- _PROBLEM DESCRIPTION_:
Each line from the one with "(385, 386) = (453, 413): brown" through the last line below must be written out exactly. Do not copy pictures.

-- Opening Marker --

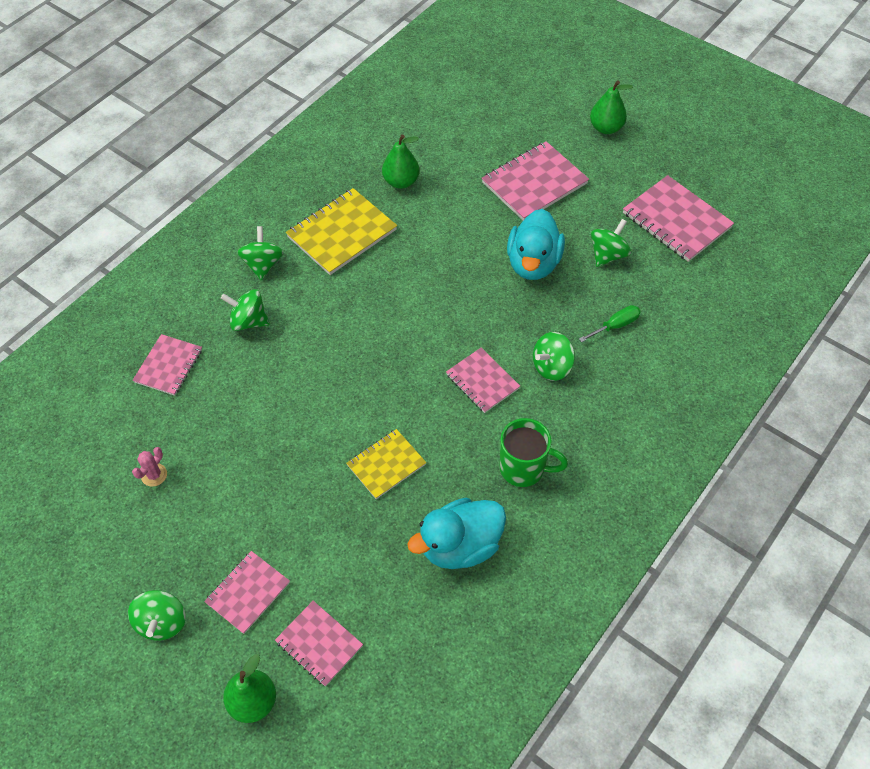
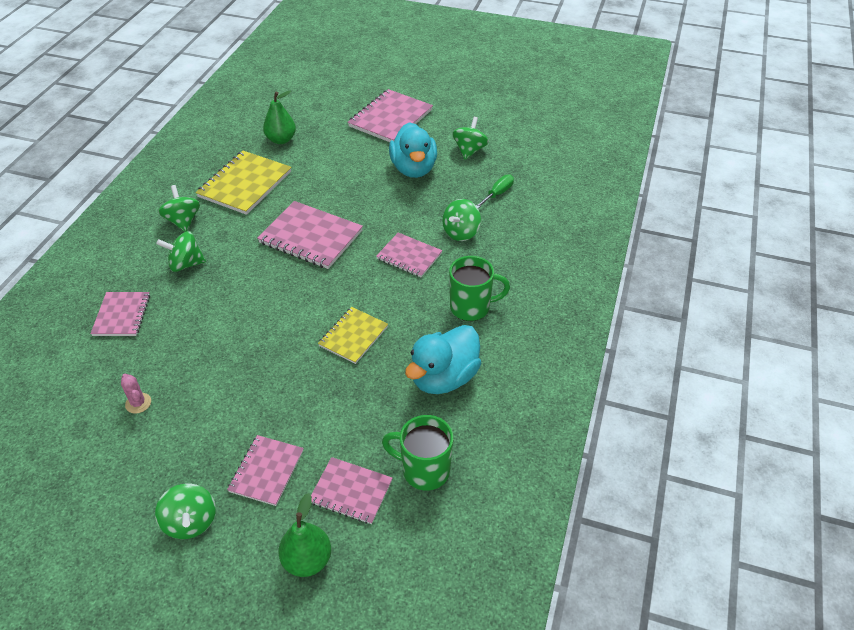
camera: 20 degrees left, 10 degrees down
(154, 475) = (138, 403): pink cactus -> pink cactus turned 45 degrees counterclockwise
(398, 646) = (424, 470): none -> green mug
(606, 128) = (429, 74): green pear -> none
(676, 220) = (510, 118): pink notebook -> pink notebook (311, 237)

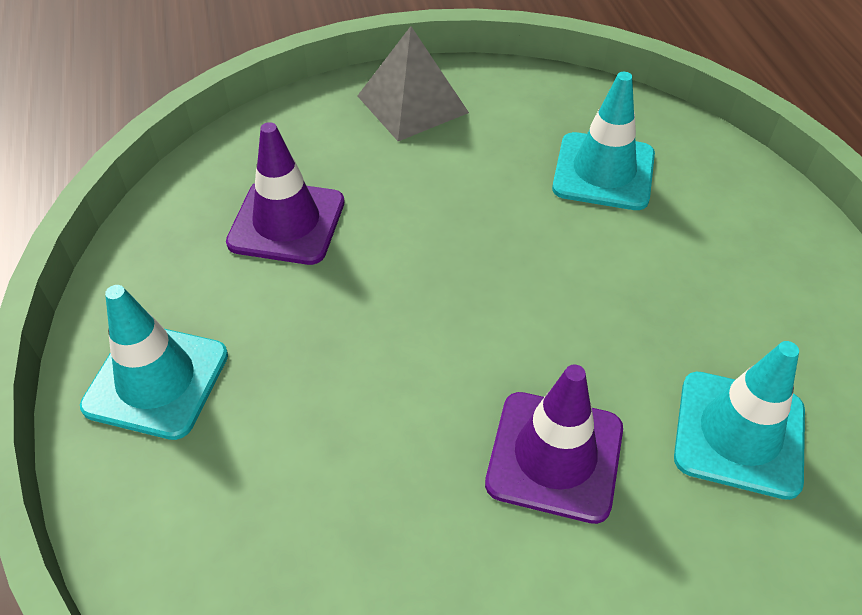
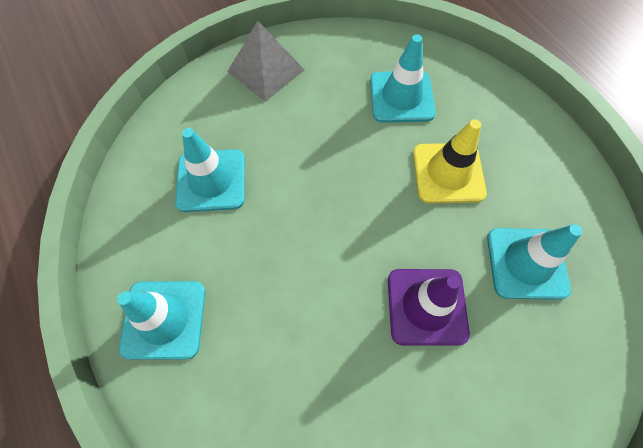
camera: 15 degrees left, 15 degrees up
(287, 222) = (211, 180): purple traffic cone -> turquoise traffic cone
(646, 283) = (448, 173): none -> yellow traffic cone

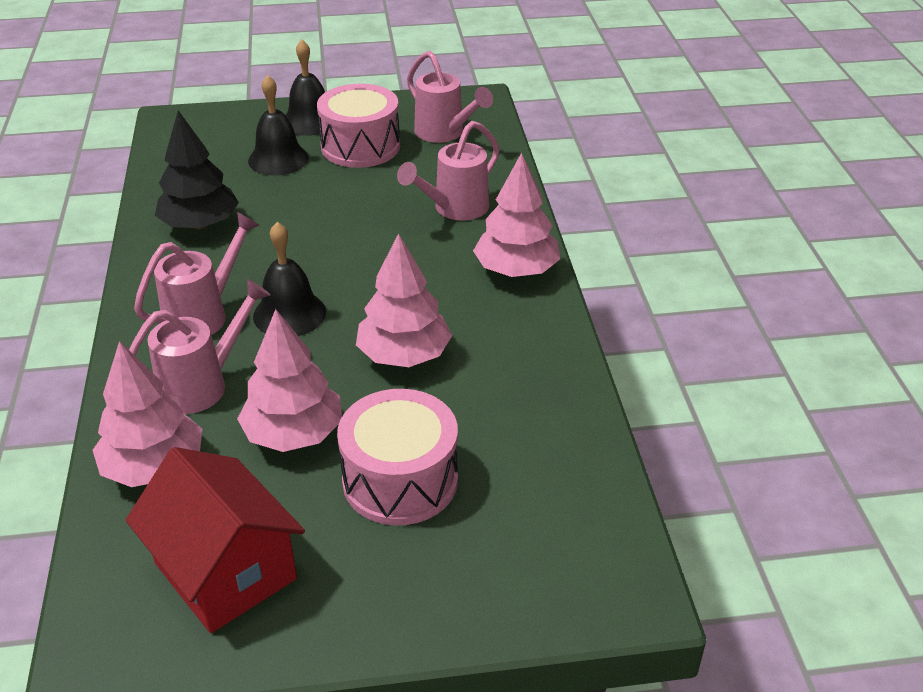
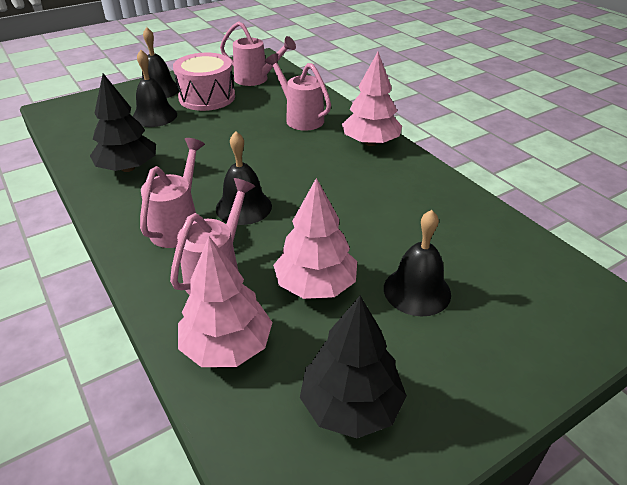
camera: 25 degrees left, 0 degrees up
(225, 571) = (350, 405): red house -> black tree
(400, 480) = (417, 291): pink drum -> black bell
(404, 355) = (346, 211): pink tree -> none
(455, 209) = (300, 118): pink watering can -> pink watering can turned 120 degrees clockwise

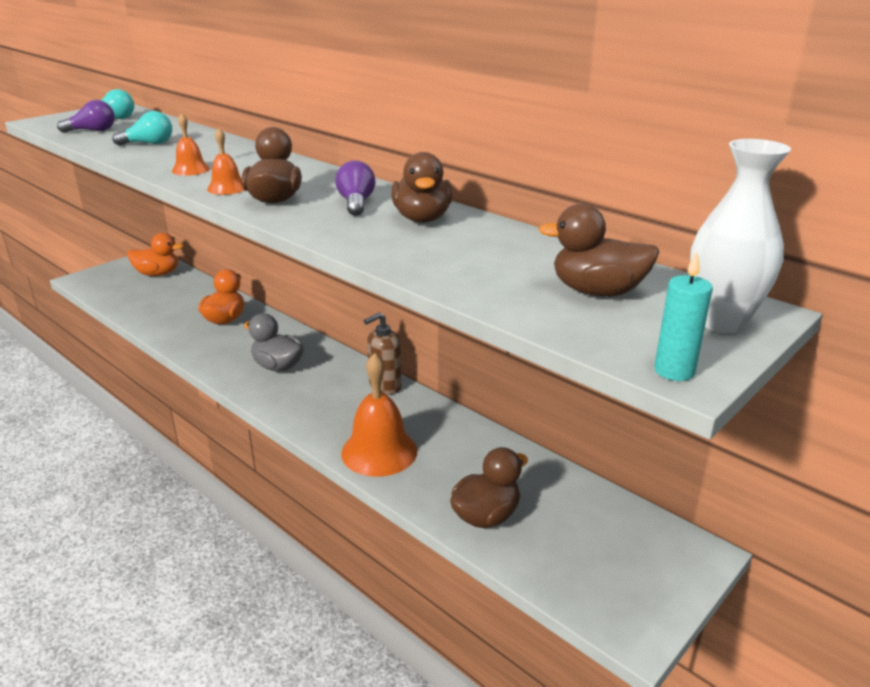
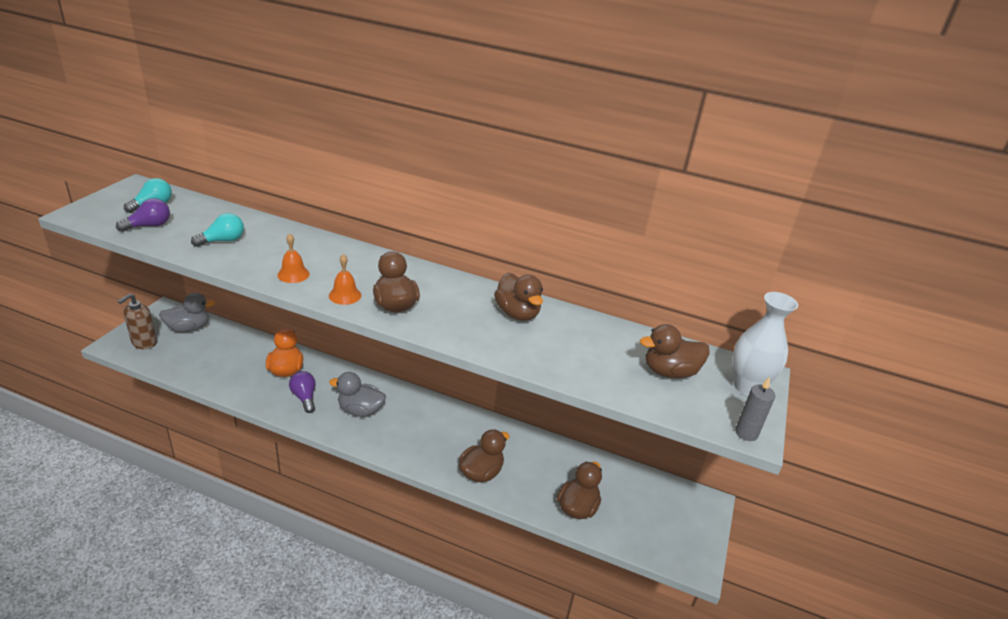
camera: 25 degrees left, 5 degrees up
(158, 274) = (188, 328): orange duck -> grey duck
(356, 203) = (458, 302): purple light bulb -> purple light bulb (304, 397)
(379, 451) = (481, 472): orange bell -> brown duck
(385, 386) = (453, 413): brown soap dispenser -> brown soap dispenser (144, 343)
(674, 371) = (746, 433): turquoise candle -> grey candle

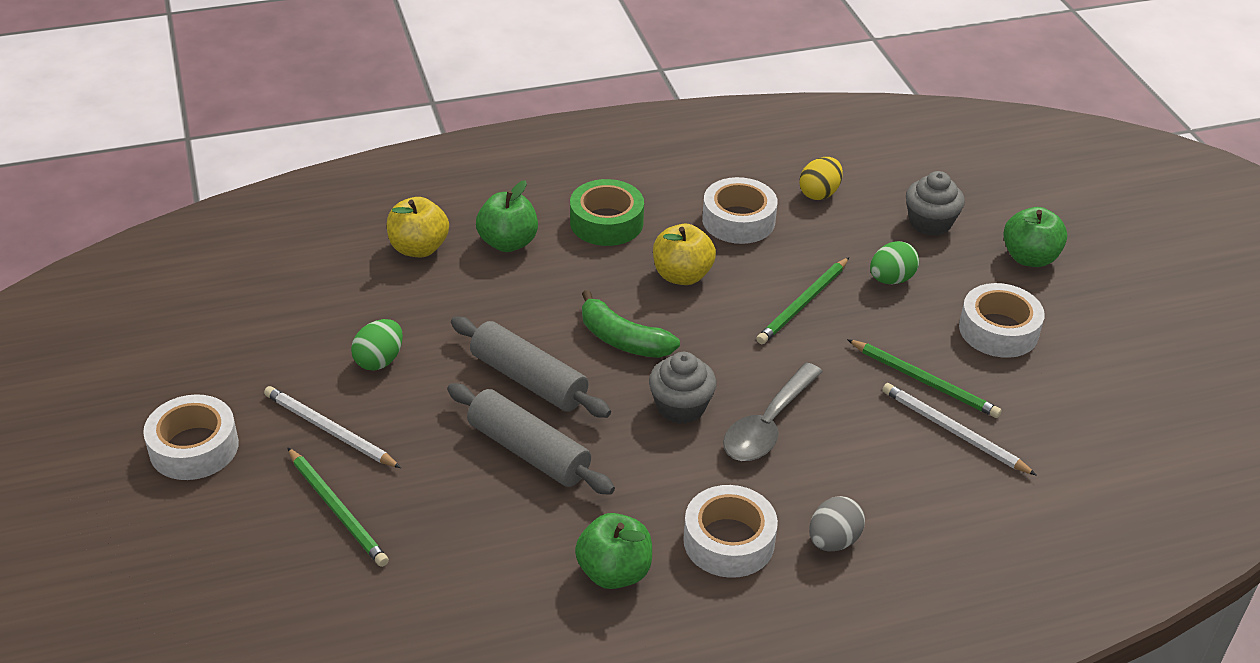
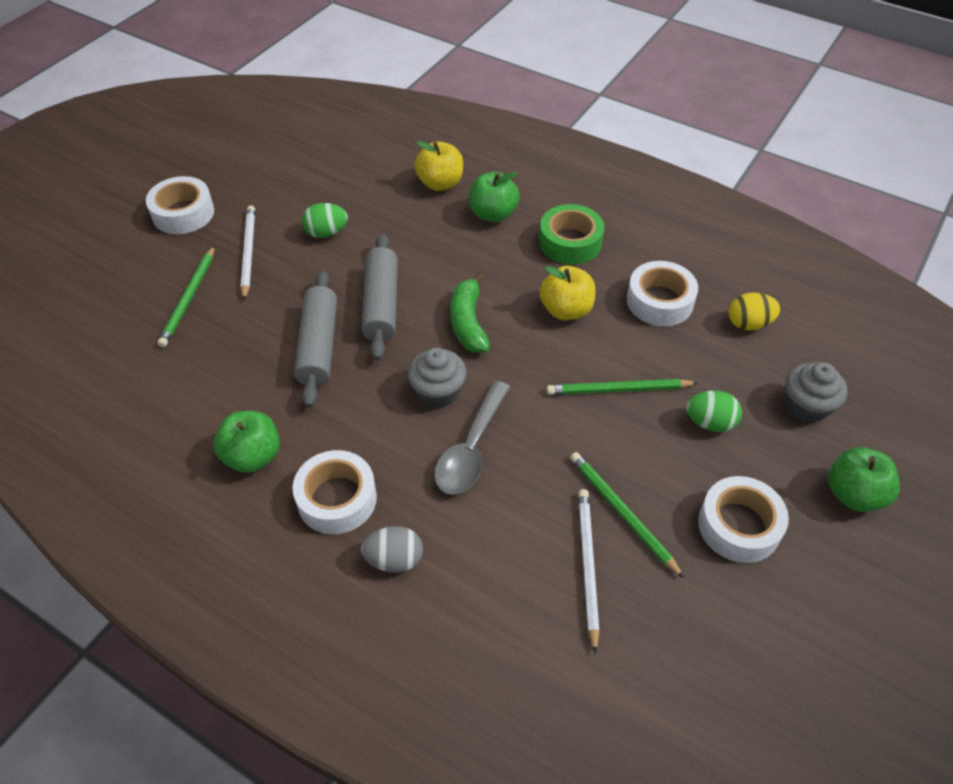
camera: 50 degrees right, 10 degrees up
(768, 425) = (471, 449): grey spoon -> grey spoon turned 60 degrees counterclockwise
(924, 381) = (622, 513): green pencil -> green pencil turned 150 degrees clockwise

-- Closing Marker --

- _FINISHED EXERCISE_:
(385, 386) = (453, 413): brown soap dispenser -> brown soap dispenser (144, 343)
(674, 371) = (746, 433): turquoise candle -> grey candle

camera: 50 degrees right, 10 degrees up
(768, 425) = (471, 449): grey spoon -> grey spoon turned 60 degrees counterclockwise
(924, 381) = (622, 513): green pencil -> green pencil turned 150 degrees clockwise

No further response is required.